**PROBLEM**
Copy the data verbatim, beginning at the line that contains "valleys (497, 421)" and stopping after the line that contains "pyautogui.click(x=492, y=871)".

**EXTRACTED MATERIAL**

--

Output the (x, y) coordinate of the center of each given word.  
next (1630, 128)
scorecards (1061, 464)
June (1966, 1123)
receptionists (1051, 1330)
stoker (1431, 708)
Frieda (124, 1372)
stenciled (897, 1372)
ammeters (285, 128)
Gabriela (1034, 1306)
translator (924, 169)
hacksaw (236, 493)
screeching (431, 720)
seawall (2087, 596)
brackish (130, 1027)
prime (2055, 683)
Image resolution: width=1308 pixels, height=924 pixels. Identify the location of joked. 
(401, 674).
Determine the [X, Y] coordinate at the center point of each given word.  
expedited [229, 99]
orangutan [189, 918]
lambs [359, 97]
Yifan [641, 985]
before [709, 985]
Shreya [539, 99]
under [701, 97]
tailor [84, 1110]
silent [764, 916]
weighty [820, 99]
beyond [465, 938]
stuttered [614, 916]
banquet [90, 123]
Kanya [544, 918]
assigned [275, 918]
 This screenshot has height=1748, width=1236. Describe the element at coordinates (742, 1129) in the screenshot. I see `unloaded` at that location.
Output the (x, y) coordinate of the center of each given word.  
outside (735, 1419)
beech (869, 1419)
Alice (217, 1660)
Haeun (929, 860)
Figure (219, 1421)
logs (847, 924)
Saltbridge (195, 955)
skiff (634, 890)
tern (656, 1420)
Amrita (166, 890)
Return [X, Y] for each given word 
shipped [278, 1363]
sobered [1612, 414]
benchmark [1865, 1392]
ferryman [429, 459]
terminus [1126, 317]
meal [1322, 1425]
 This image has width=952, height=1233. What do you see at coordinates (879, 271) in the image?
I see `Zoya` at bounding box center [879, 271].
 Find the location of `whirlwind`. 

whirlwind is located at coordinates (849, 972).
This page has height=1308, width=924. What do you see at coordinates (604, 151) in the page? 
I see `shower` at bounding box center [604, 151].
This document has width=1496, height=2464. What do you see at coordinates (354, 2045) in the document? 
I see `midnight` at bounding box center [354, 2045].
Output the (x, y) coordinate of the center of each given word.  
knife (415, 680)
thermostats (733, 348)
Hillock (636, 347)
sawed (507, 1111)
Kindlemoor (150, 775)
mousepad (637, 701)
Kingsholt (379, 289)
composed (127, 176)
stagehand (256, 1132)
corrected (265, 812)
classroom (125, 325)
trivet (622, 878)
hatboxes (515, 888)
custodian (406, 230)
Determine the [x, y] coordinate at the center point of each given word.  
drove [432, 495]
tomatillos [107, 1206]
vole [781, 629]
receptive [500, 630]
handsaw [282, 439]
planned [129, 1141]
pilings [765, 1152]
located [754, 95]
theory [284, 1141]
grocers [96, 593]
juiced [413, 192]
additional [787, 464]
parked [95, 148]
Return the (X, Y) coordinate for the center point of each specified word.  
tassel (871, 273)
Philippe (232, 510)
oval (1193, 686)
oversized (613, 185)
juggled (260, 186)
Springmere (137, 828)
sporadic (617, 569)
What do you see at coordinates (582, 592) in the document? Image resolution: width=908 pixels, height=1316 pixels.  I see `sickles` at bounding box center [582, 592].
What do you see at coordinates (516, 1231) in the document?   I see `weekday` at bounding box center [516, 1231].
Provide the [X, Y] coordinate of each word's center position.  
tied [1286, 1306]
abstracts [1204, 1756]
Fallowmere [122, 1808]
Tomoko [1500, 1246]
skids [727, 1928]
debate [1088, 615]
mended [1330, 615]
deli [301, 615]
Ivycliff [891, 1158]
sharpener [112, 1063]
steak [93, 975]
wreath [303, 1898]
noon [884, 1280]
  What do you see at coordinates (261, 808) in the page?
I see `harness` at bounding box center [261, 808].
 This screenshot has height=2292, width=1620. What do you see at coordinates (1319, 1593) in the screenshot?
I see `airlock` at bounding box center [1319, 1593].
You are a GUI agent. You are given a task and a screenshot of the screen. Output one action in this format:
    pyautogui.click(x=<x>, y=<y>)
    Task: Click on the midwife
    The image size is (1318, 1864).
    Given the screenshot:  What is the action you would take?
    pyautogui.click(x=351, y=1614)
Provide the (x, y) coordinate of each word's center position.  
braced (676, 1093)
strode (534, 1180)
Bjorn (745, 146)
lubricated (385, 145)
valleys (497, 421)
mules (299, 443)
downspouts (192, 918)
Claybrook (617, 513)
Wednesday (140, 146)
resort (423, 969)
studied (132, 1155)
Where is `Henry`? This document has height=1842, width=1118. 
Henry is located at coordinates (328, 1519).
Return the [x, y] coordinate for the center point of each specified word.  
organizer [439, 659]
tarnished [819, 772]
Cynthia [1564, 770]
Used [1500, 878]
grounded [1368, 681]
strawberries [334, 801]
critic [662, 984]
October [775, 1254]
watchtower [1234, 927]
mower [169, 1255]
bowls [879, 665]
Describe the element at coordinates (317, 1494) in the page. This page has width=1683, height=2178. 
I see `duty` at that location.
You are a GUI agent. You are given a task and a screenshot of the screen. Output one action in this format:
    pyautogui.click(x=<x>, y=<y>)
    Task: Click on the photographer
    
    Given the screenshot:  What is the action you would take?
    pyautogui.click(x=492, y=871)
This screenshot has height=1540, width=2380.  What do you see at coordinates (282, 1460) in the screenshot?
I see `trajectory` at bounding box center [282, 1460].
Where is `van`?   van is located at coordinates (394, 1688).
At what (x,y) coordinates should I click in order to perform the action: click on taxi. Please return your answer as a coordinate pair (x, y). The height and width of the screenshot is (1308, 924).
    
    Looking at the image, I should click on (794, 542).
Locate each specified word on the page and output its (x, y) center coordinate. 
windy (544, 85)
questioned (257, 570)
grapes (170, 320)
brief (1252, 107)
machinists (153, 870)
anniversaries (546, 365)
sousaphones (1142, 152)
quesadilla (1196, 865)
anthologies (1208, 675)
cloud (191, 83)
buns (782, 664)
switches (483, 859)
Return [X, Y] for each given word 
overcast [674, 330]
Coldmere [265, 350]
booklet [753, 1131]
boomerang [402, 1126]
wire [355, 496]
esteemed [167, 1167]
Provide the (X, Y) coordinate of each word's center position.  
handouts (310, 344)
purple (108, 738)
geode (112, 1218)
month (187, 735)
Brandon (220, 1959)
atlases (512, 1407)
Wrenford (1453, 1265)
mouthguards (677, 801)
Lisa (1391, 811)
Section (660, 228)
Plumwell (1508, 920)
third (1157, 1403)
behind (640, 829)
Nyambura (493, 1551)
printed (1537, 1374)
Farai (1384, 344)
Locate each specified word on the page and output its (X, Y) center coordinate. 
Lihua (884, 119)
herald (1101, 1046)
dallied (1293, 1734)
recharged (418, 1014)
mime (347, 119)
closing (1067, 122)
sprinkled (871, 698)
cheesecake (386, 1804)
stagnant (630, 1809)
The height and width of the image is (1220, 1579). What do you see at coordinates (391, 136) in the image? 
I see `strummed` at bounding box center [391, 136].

--

**SOLUTION TO THE EXERCISE**
valleys (497, 421)
mules (299, 443)
downspouts (192, 918)
Claybrook (617, 513)
Wednesday (140, 146)
resort (423, 969)
studied (132, 1155)
Where is `Henry`? This document has height=1842, width=1118. 
Henry is located at coordinates (328, 1519).
Return the [x, y] coordinate for the center point of each specified word.  
organizer [439, 659]
tarnished [819, 772]
Cynthia [1564, 770]
Used [1500, 878]
grounded [1368, 681]
strawberries [334, 801]
critic [662, 984]
October [775, 1254]
watchtower [1234, 927]
mower [169, 1255]
bowls [879, 665]
Describe the element at coordinates (317, 1494) in the page. This page has width=1683, height=2178. 
I see `duty` at that location.
You are a GUI agent. You are given a task and a screenshot of the screen. Output one action in this format:
    pyautogui.click(x=<x>, y=<y>)
    Task: Click on the photographer
    
    Given the screenshot:  What is the action you would take?
    pyautogui.click(x=492, y=871)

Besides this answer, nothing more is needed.